Source material
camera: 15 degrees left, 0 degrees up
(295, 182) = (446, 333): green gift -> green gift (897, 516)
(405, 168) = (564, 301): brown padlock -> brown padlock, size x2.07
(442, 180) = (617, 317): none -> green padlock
==
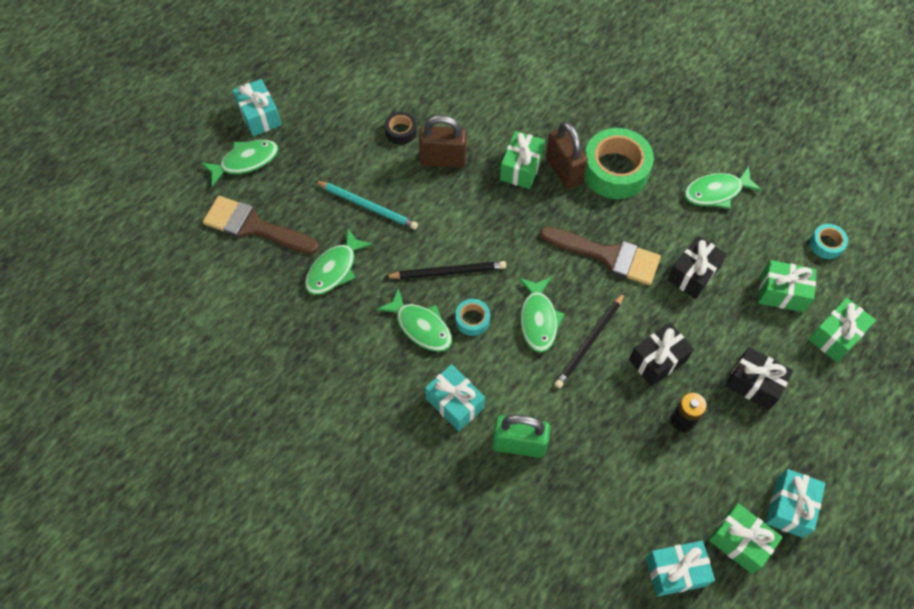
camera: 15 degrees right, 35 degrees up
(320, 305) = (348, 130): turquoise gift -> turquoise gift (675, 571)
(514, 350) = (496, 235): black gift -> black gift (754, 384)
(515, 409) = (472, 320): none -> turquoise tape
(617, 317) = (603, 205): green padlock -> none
...
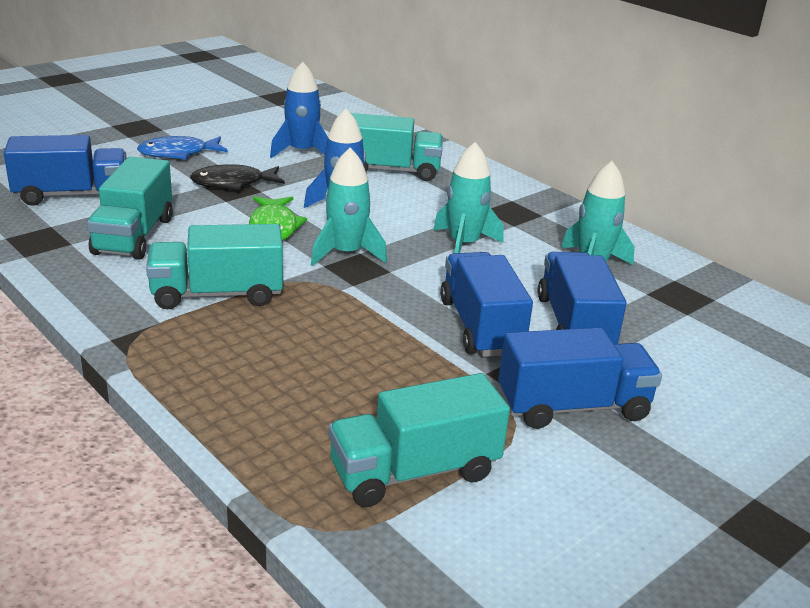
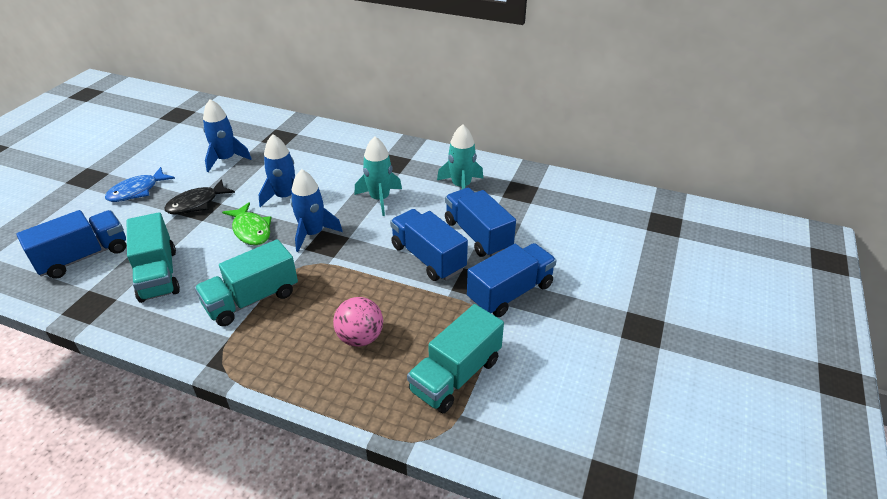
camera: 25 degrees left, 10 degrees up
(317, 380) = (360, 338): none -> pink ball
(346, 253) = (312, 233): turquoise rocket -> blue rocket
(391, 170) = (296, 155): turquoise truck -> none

Task objective
Here the output must be the lines above from the line with "(514, 350) = (496, 235): black" to the line with "(617, 317) = (603, 205): green", both included, duplicated word for word and nothing else.

Result below
(514, 350) = (496, 235): black gift -> black gift (754, 384)
(515, 409) = (472, 320): none -> turquoise tape
(617, 317) = (603, 205): green padlock -> none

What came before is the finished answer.